■ **Dataset**:
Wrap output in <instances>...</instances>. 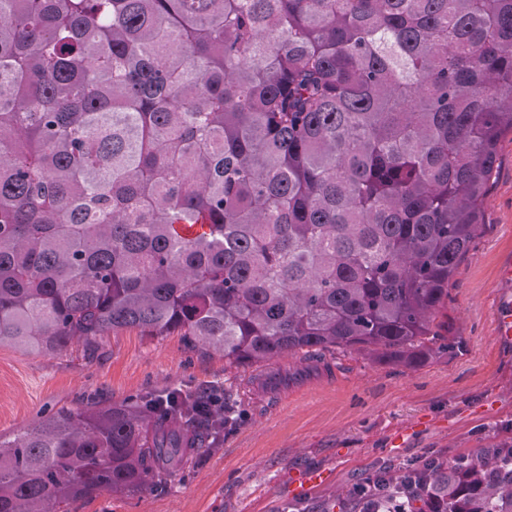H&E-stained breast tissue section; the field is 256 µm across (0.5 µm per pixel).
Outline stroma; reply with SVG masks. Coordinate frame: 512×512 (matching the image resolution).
<instances>
[{
  "label": "stroma",
  "instance_id": "stroma-1",
  "mask_svg": "<svg viewBox=\"0 0 512 512\" xmlns=\"http://www.w3.org/2000/svg\"><path fill=\"white\" fill-rule=\"evenodd\" d=\"M485 232L462 257L446 312L457 347L412 367L362 352H335L306 370L281 356L266 366L228 368L222 355L181 336L108 333L95 351L56 354L0 348V434L83 400L131 402L170 390H224L233 424L214 447L167 485L69 504L68 512H321L324 502L354 512V489L409 464L488 452L512 441V132L484 204ZM321 479L295 494L299 473Z\"/></svg>",
  "mask_w": 512,
  "mask_h": 512
}]
</instances>
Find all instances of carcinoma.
I'll list each match as a JSON object with an SVG mask.
<instances>
[{"mask_svg":"<svg viewBox=\"0 0 512 512\" xmlns=\"http://www.w3.org/2000/svg\"><path fill=\"white\" fill-rule=\"evenodd\" d=\"M512 130V0H0V347L176 333L230 367H410ZM170 392L0 434V512L140 492L219 440ZM512 512V444L361 512Z\"/></svg>","mask_w":512,"mask_h":512,"instance_id":"carcinoma-1","label":"carcinoma"}]
</instances>
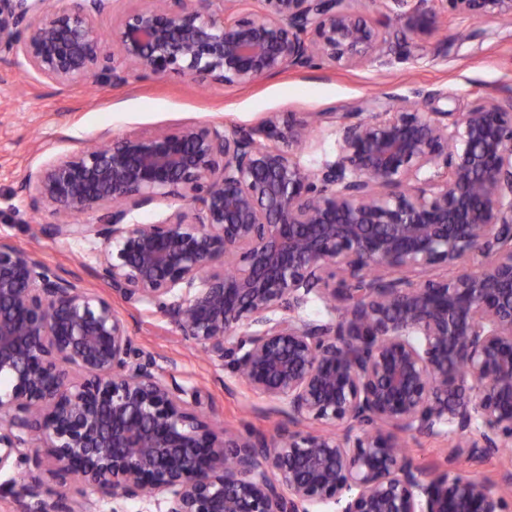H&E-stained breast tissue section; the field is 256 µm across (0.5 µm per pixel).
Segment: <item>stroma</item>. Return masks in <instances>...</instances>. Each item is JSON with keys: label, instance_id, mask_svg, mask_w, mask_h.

■ **Challenge**: Every line from the one containing "Find all instances of carcinoma." through the end of the data above should be copied exactly; nothing else is copied, and pictures are omitted.

■ **Worked answer**:
Find all instances of carcinoma.
I'll list each match as a JSON object with an SVG mask.
<instances>
[{"mask_svg":"<svg viewBox=\"0 0 512 512\" xmlns=\"http://www.w3.org/2000/svg\"><path fill=\"white\" fill-rule=\"evenodd\" d=\"M512 130V0H0V347L176 333L230 367H410ZM170 392L0 434V512L140 492L219 440ZM512 512V444L361 512Z\"/></svg>","mask_w":512,"mask_h":512,"instance_id":"carcinoma-1","label":"carcinoma"}]
</instances>
H&E-stained breast tissue section; the field is 256 µm across (0.5 µm per pixel).
Segment: <item>stroma</item>. Return masks in <instances>...</instances>. Each item is JSON with keys: label, instance_id, mask_svg, mask_w, mask_h.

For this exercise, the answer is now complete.